- REQUIRED ACTION -
Your task is to restate the listing word for word without the pictures.

- INFORMATION PROVIDED -

※

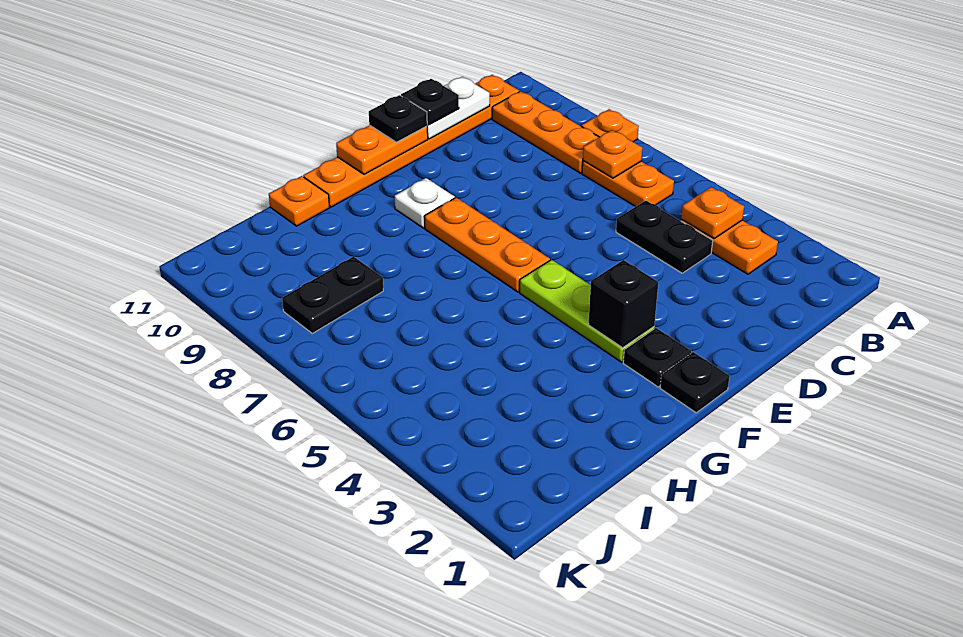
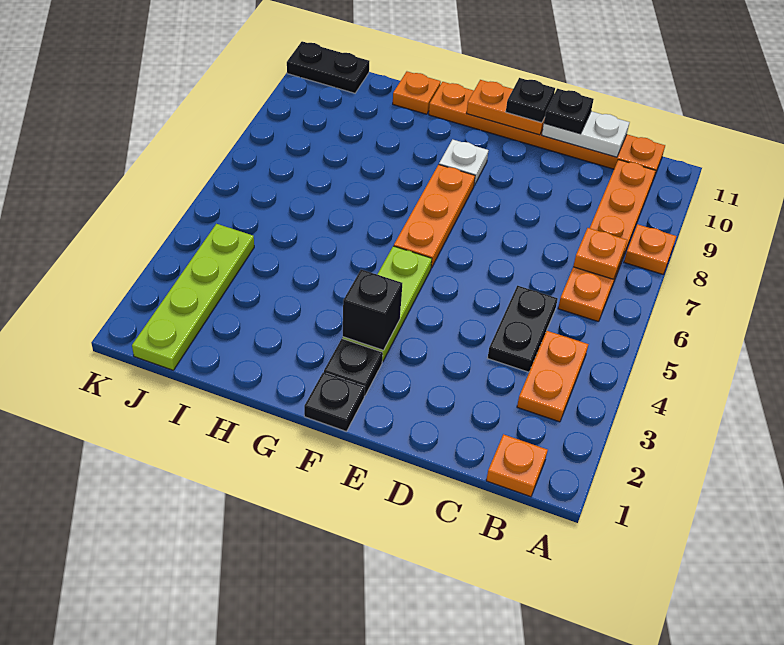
orange plate B4 level 2 -> orange plate B1 level 1
black plate I8:J8 level 1 -> black plate J11:K11 level 1
none -> lime plate J1:J4 level 1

※

- ANSWER SECTION -
orange plate B4 level 2 -> orange plate B1 level 1
black plate I8:J8 level 1 -> black plate J11:K11 level 1
none -> lime plate J1:J4 level 1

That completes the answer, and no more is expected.